▶ [ENTRIES SHOWN]
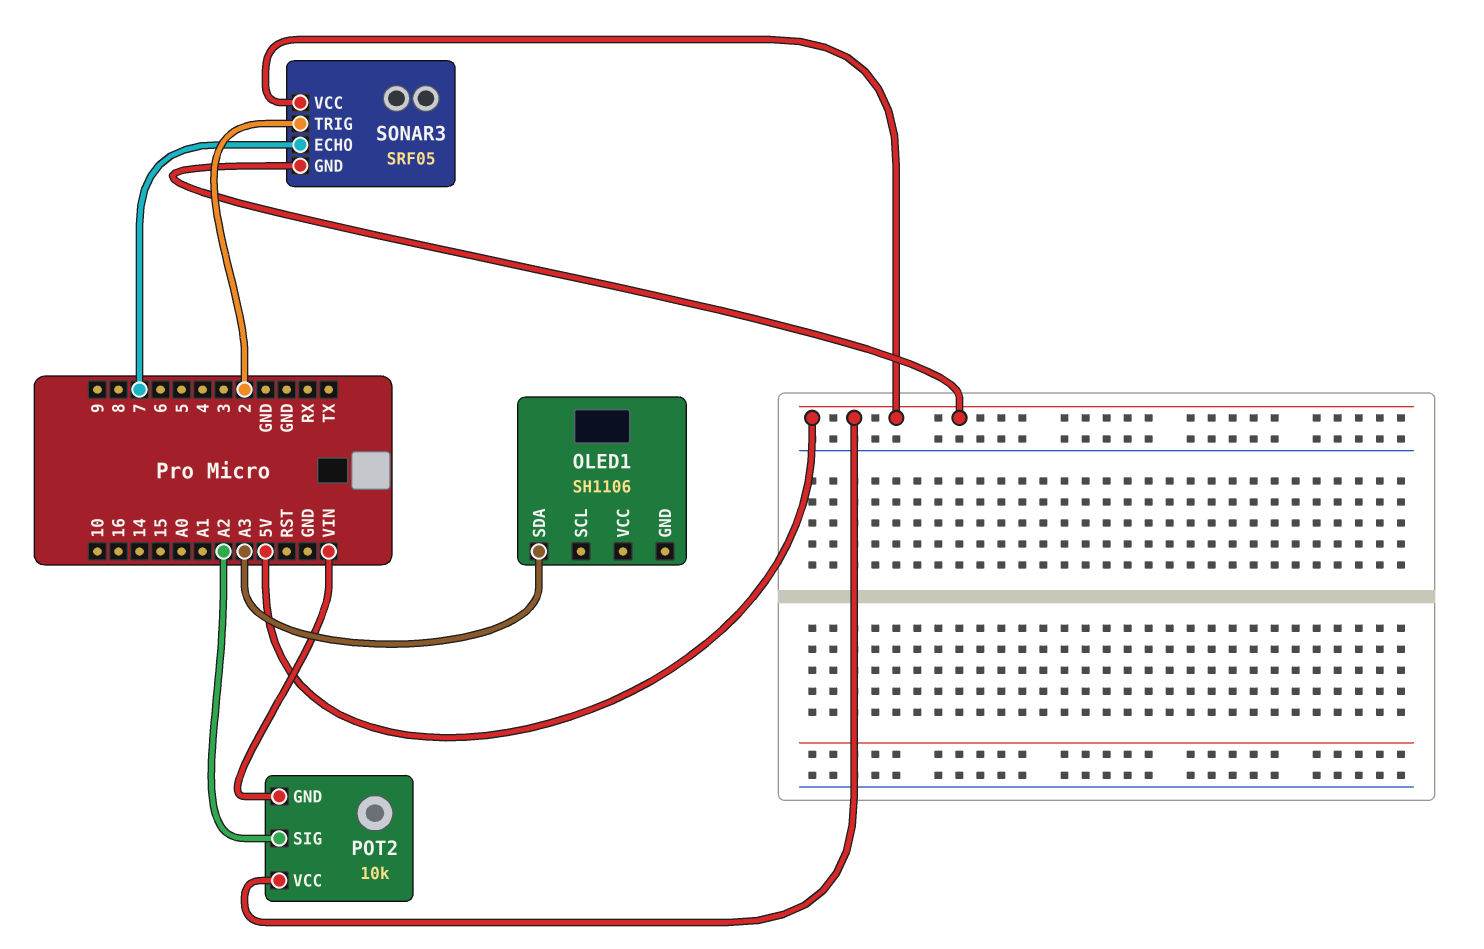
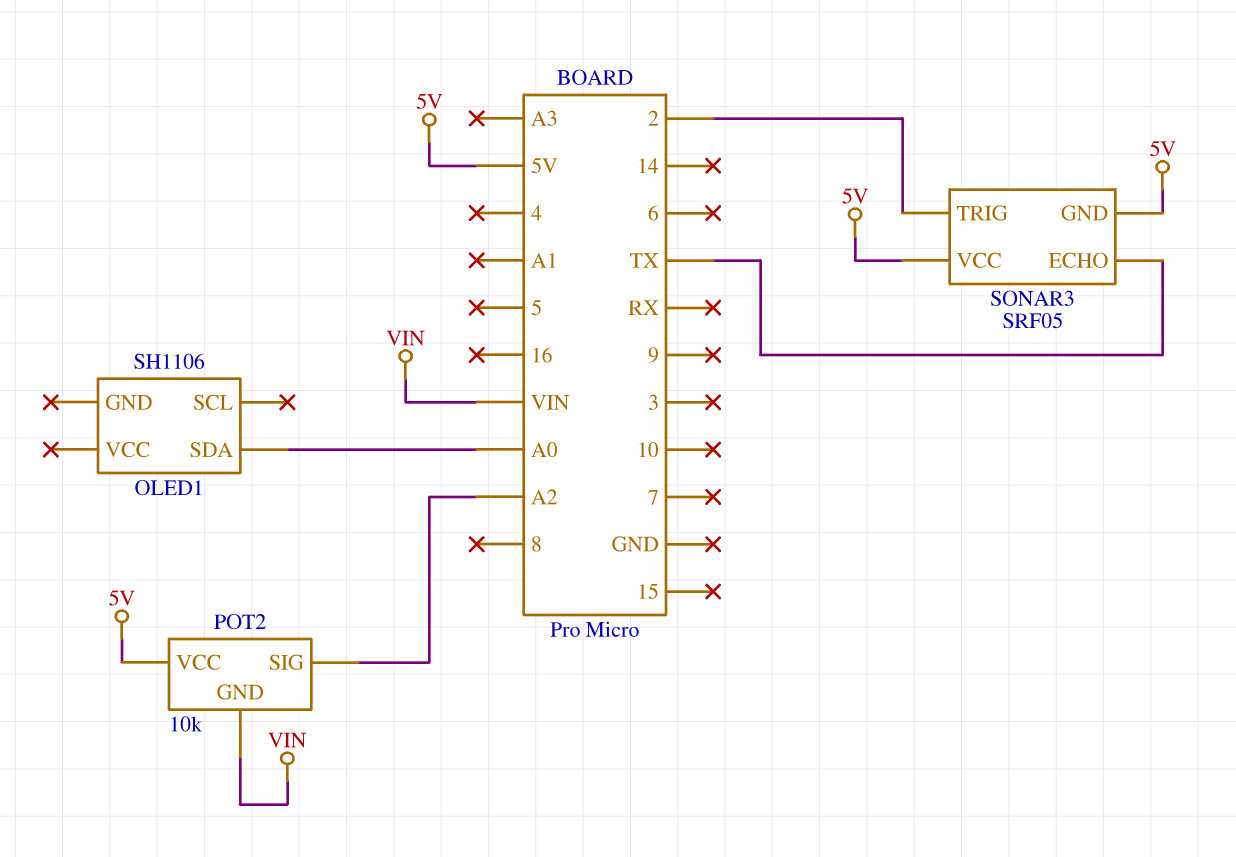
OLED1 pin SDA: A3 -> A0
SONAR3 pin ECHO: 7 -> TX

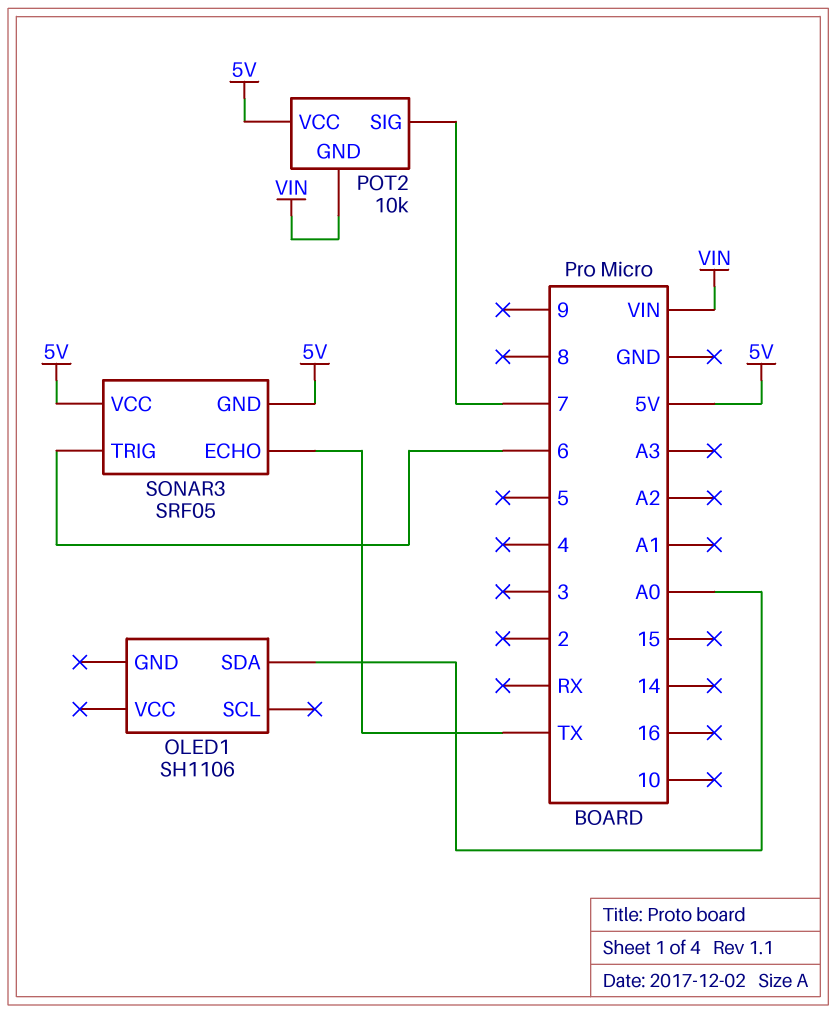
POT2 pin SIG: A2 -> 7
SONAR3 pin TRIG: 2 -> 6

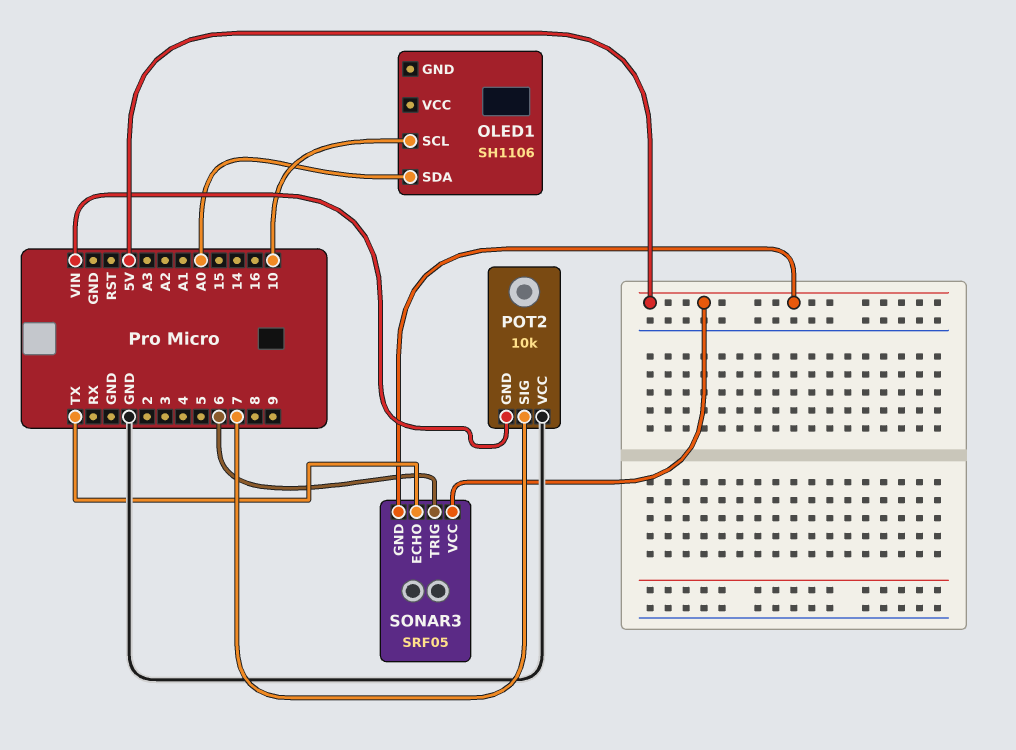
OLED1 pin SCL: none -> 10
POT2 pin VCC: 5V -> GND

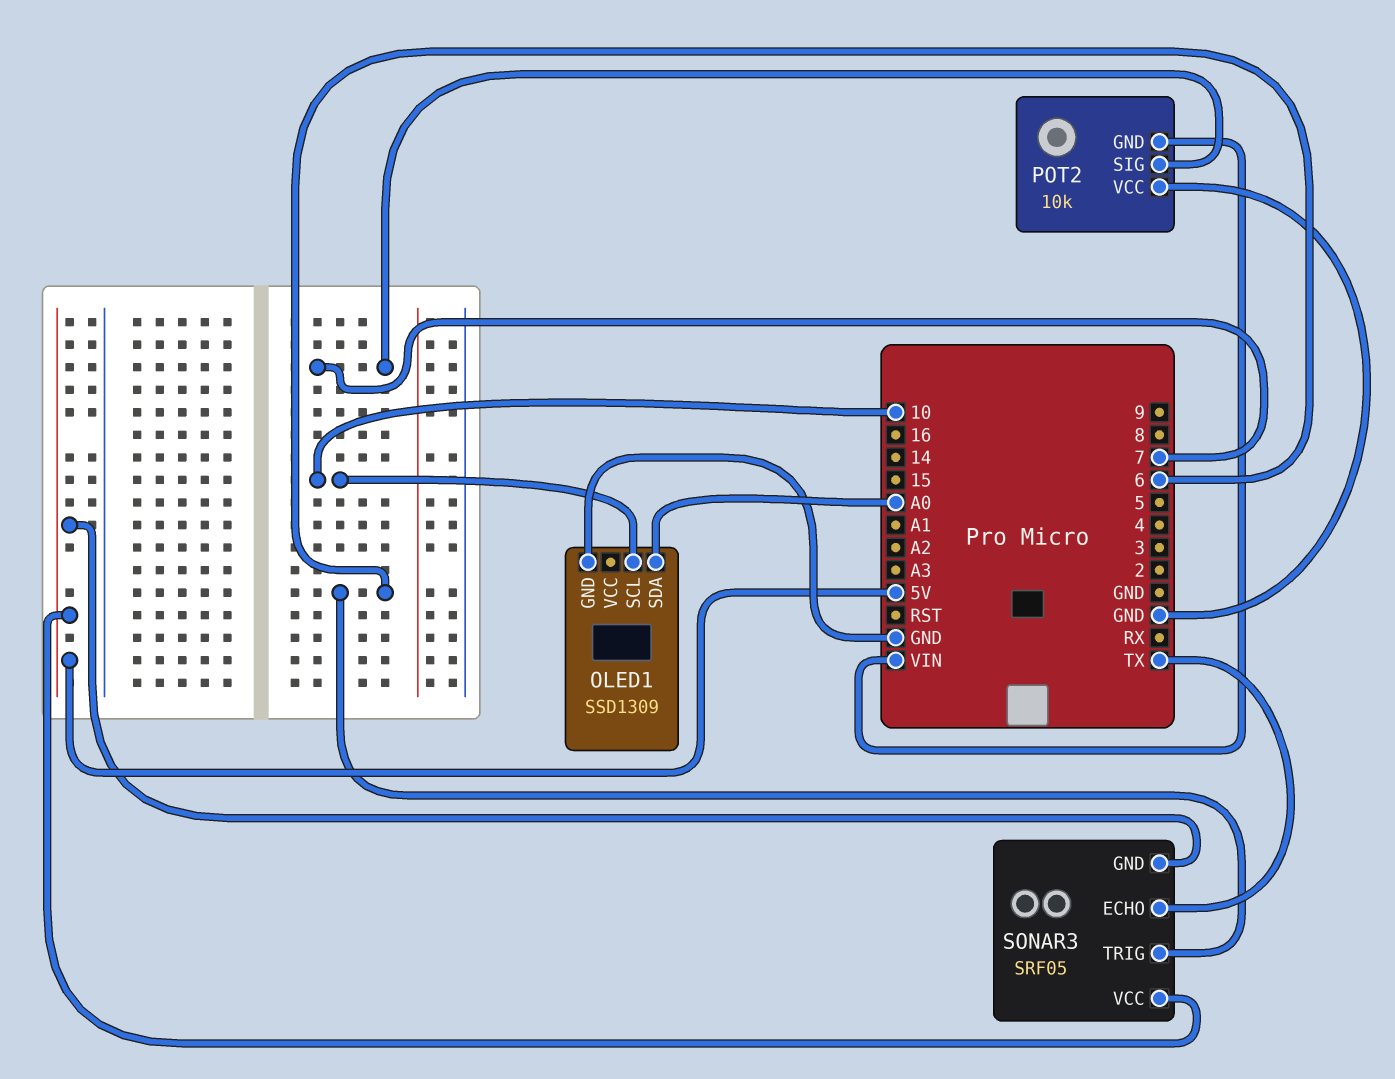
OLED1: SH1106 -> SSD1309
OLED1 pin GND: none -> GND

==

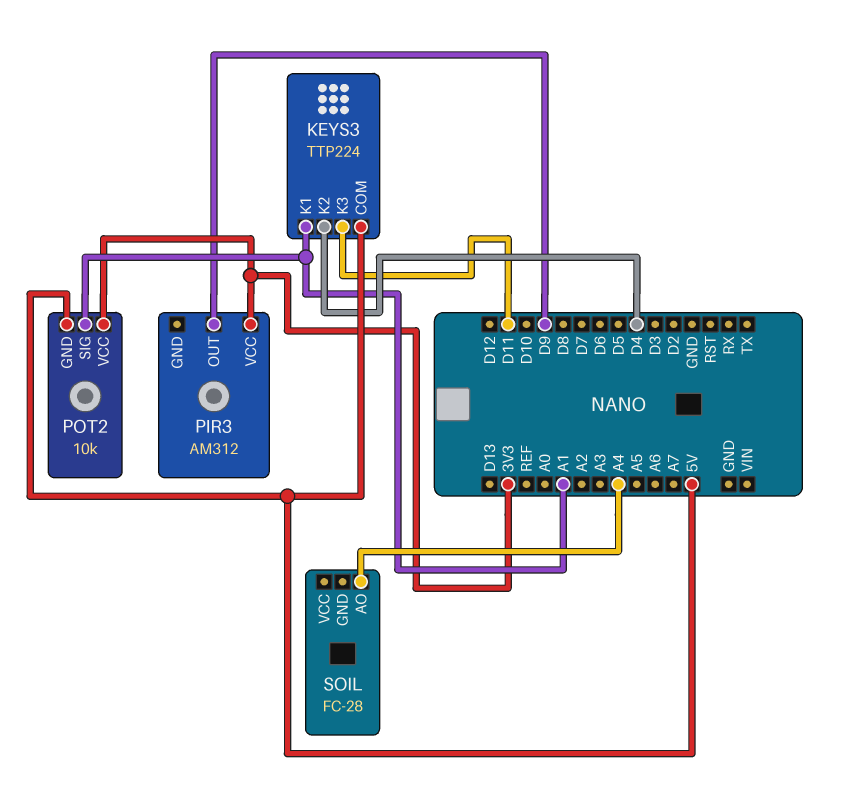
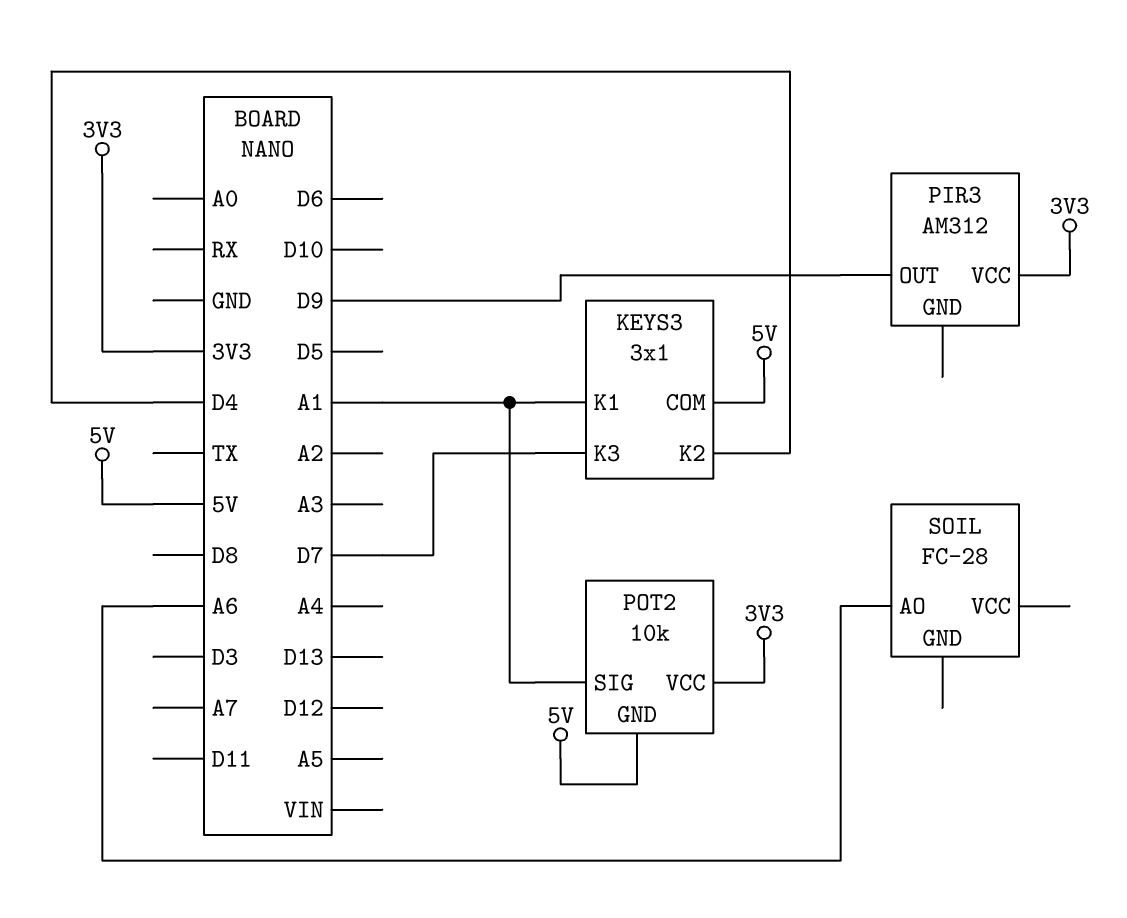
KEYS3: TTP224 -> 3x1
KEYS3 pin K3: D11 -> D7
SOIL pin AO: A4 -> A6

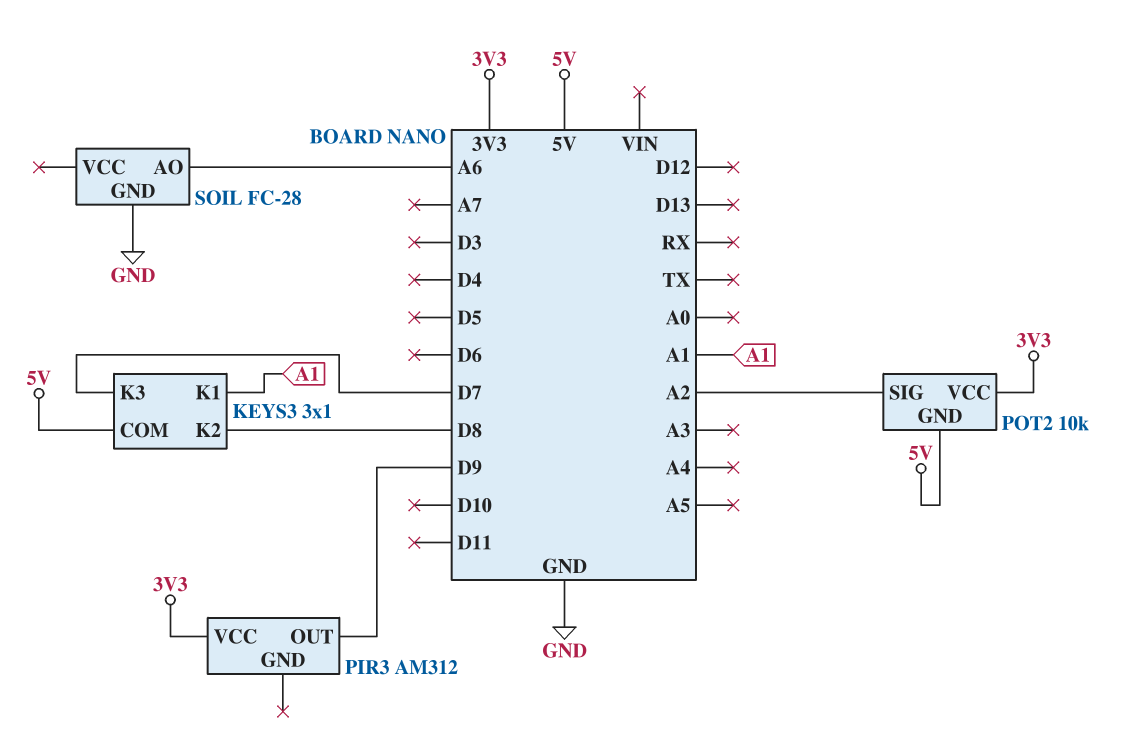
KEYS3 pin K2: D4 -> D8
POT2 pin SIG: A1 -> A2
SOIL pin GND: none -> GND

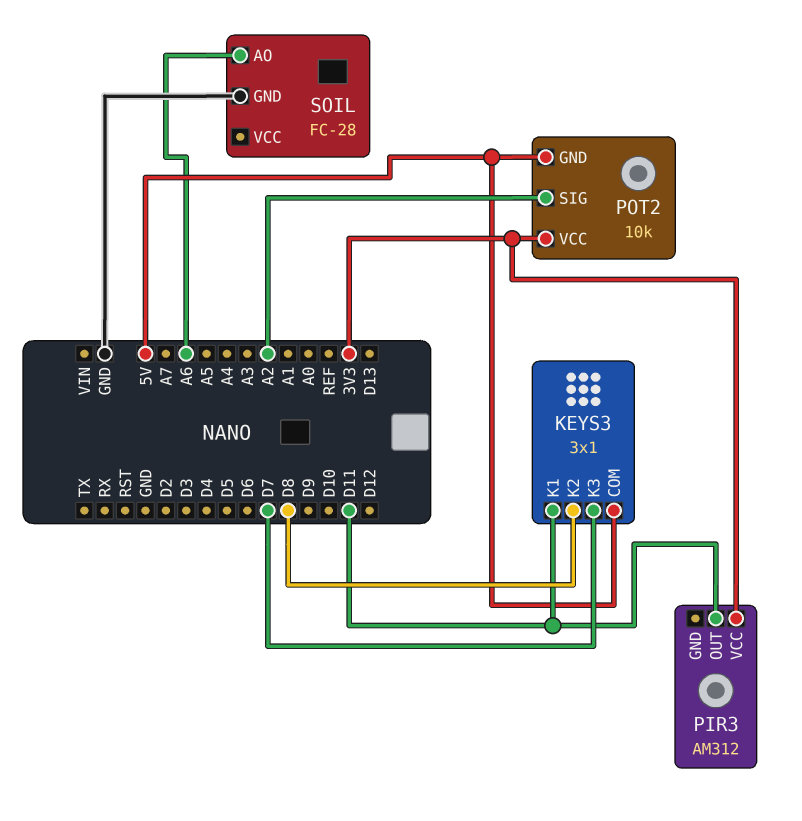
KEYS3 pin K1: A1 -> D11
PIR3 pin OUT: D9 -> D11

▶ [HOW TO COMPLETE THIS TASK]
Pictures in the entries do not go into the copy. Print only the lines starting at the one containing "KEYS3 pin K3: D11 -> D7" and ending at the one containing "PIR3 pin OUT: D9 -> D11", exactly as they appear.

▶ [WRITTEN ANSWER]
KEYS3 pin K3: D11 -> D7
SOIL pin AO: A4 -> A6

KEYS3 pin K2: D4 -> D8
POT2 pin SIG: A1 -> A2
SOIL pin GND: none -> GND

KEYS3 pin K1: A1 -> D11
PIR3 pin OUT: D9 -> D11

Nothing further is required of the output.